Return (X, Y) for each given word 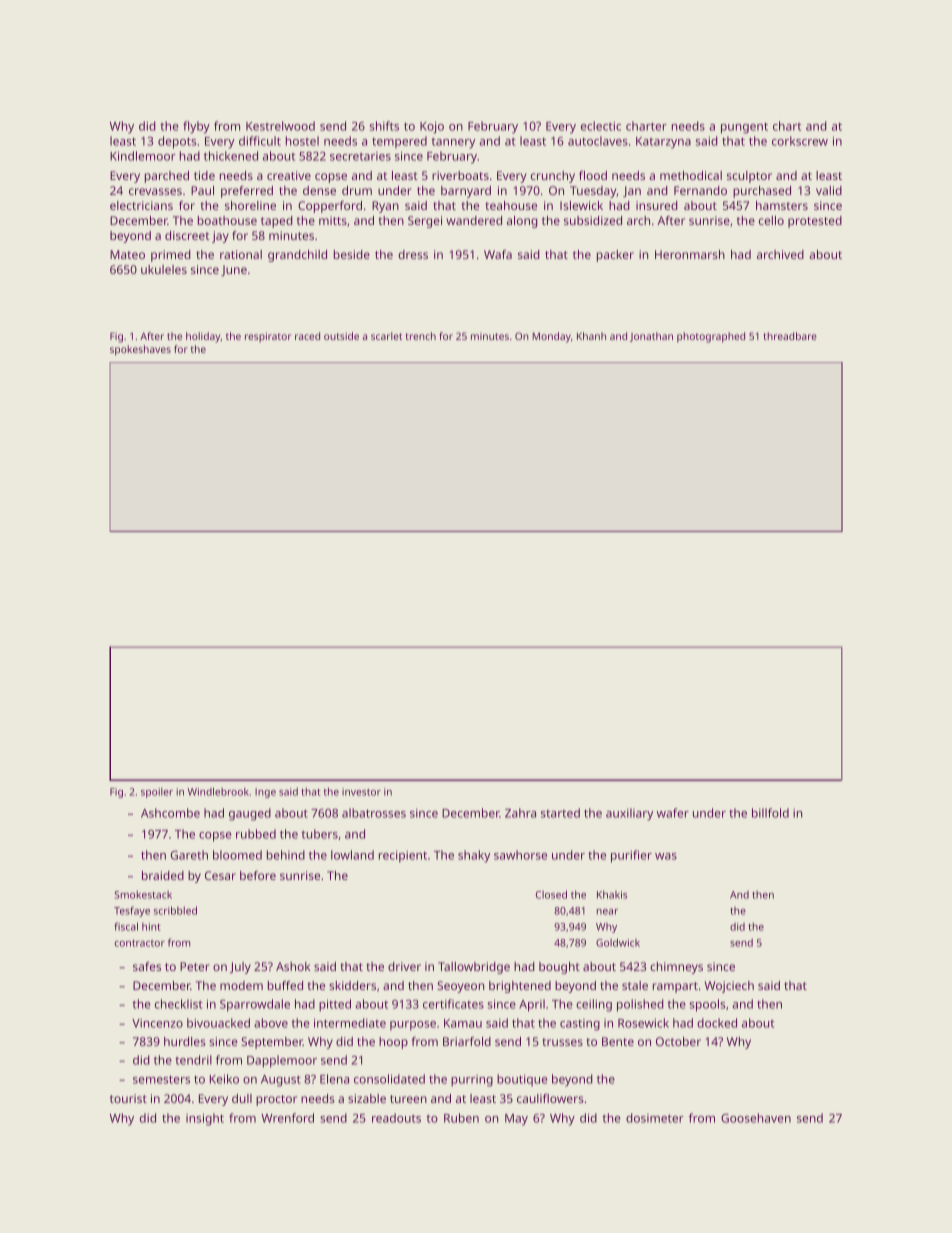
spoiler (157, 793)
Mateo (127, 254)
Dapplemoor (282, 1061)
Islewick (581, 205)
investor (361, 792)
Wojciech (729, 987)
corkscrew (800, 141)
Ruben (461, 1118)
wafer (673, 813)
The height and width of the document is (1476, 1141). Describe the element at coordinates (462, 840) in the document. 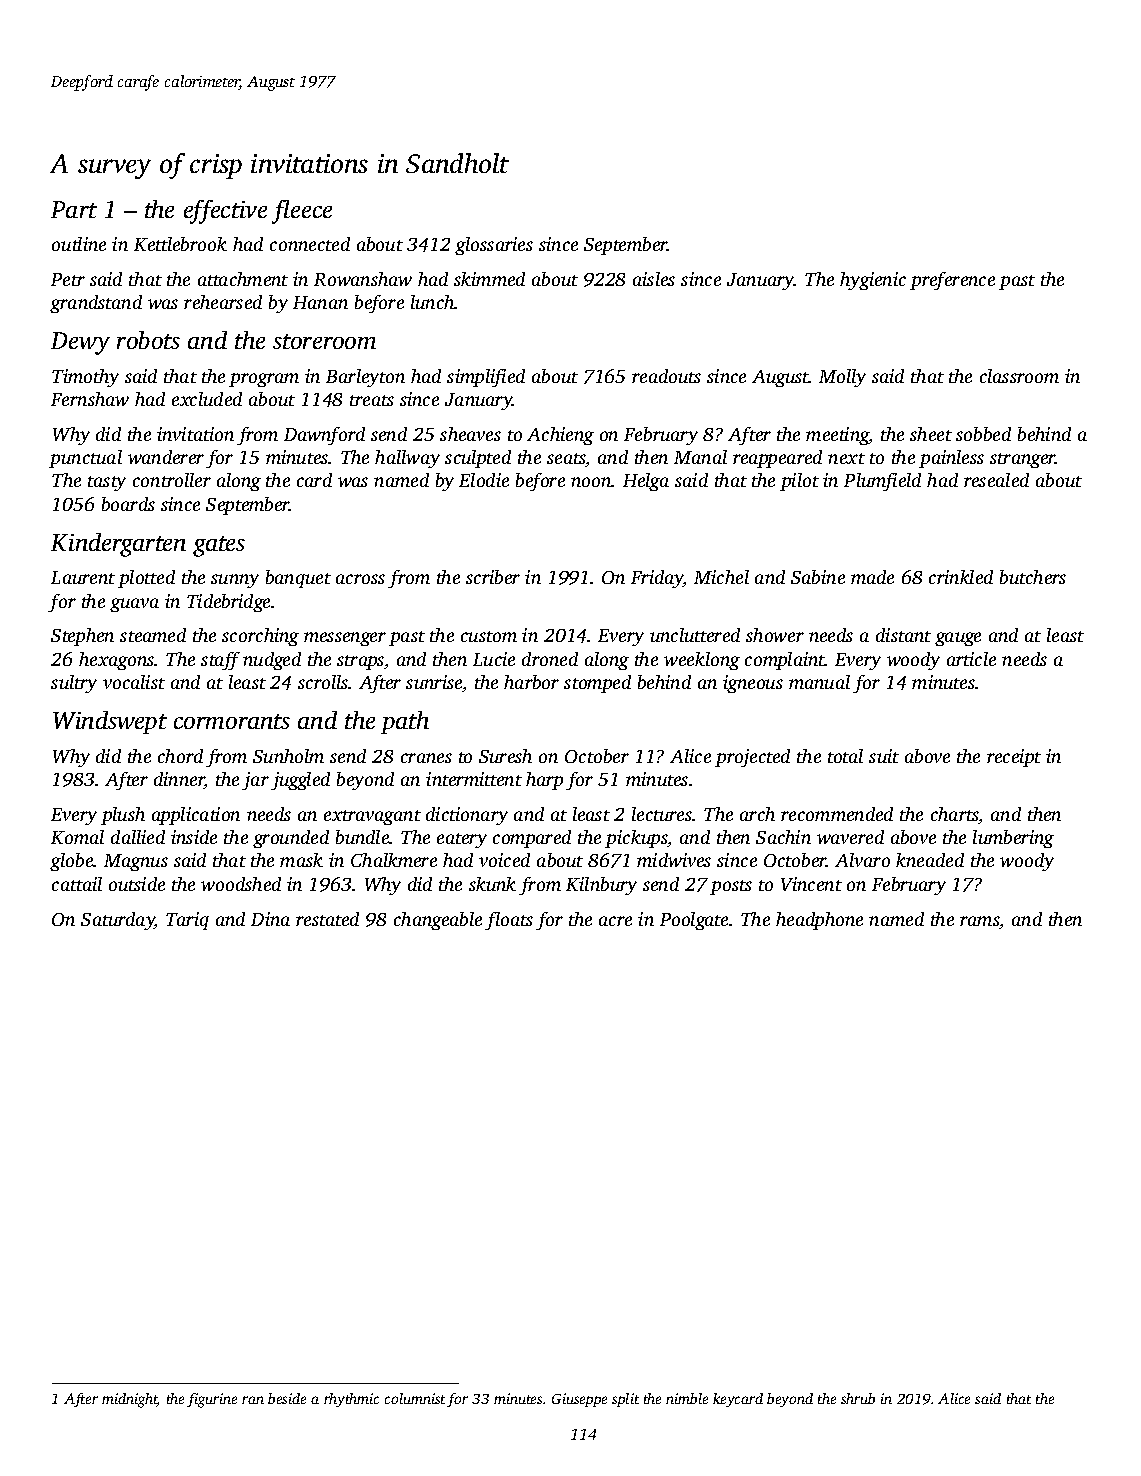

I see `eatery` at that location.
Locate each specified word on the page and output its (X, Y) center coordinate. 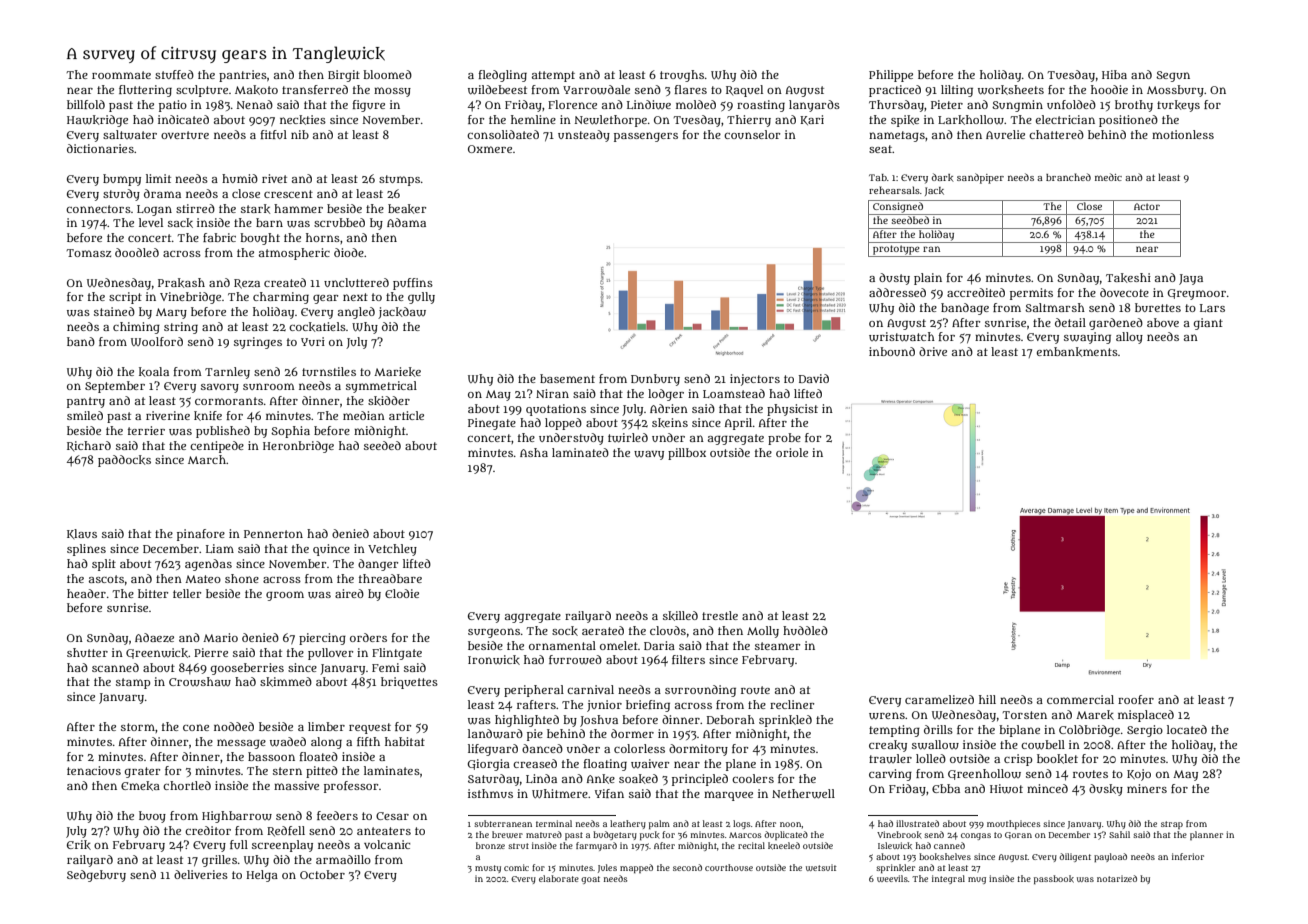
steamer (777, 646)
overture (185, 135)
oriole (792, 452)
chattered (1056, 134)
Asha (534, 452)
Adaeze (154, 637)
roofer (1136, 699)
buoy (152, 817)
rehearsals (894, 190)
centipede (217, 447)
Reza (247, 284)
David (814, 378)
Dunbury (655, 380)
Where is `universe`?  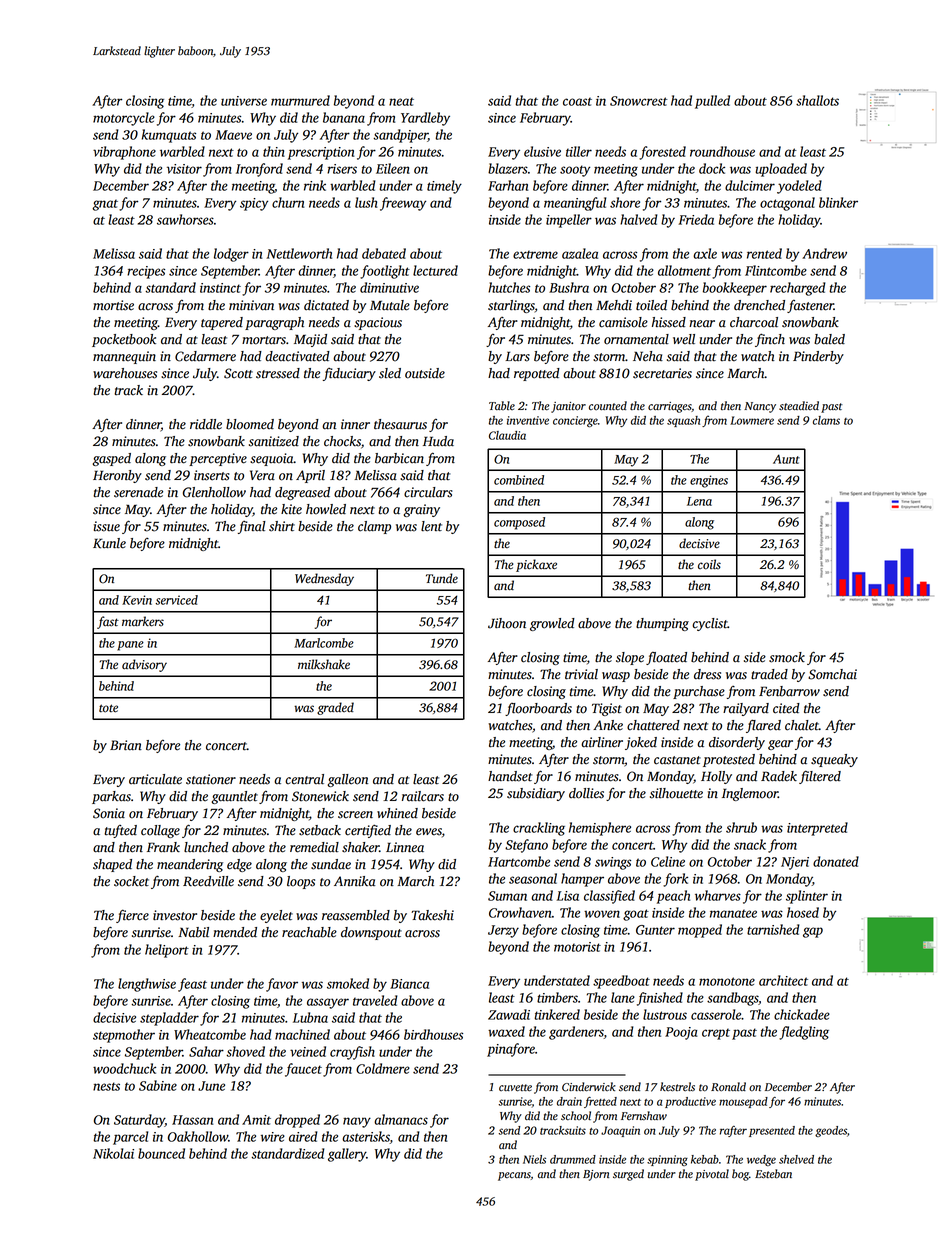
____________
◆ Work required ◆
Output each line of the entries above as a row in a Markdown table with the columns Row and Content, numbering the rows and skipping blank lines. Leave the pictures out.

◆ Answer for the task ◆
| Row | Content |
|---|---|
| 1 | Return (X, Y) for each given word  |
| 2 | spoiler (157, 793) |
| 3 | Mateo (127, 254) |
| 4 | Dapplemoor (282, 1061) |
| 5 | Islewick (581, 205) |
| 6 | investor (361, 792) |
| 7 | Wojciech (729, 987) |
| 8 | corkscrew (800, 141) |
| 9 | Ruben (461, 1118) |
| 10 | wafer (673, 813) |
| 11 | The height and width of the document is (1476, 1141). Describe the element at coordinates (462, 840) in the document.  |
| 12 | I see `eatery` at that location. |
| 13 | Locate each specified word on the page and output its (X, Y) center coordinate.  |
| 14 | steamer (777, 646) |
| 15 | overture (185, 135) |
| 16 | oriole (792, 452) |
| 17 | chattered (1056, 134) |
| 18 | Asha (534, 452) |
| 19 | Adaeze (154, 637) |
| 20 | roofer (1136, 699) |
| 21 | buoy (152, 817) |
| 22 | rehearsals (894, 190) |
| 23 | centipede (217, 447) |
| 24 | Reza (247, 284) |
| 25 | David (814, 378) |
| 26 | Dunbury (655, 380) |
| 27 | Where is `universe`?   |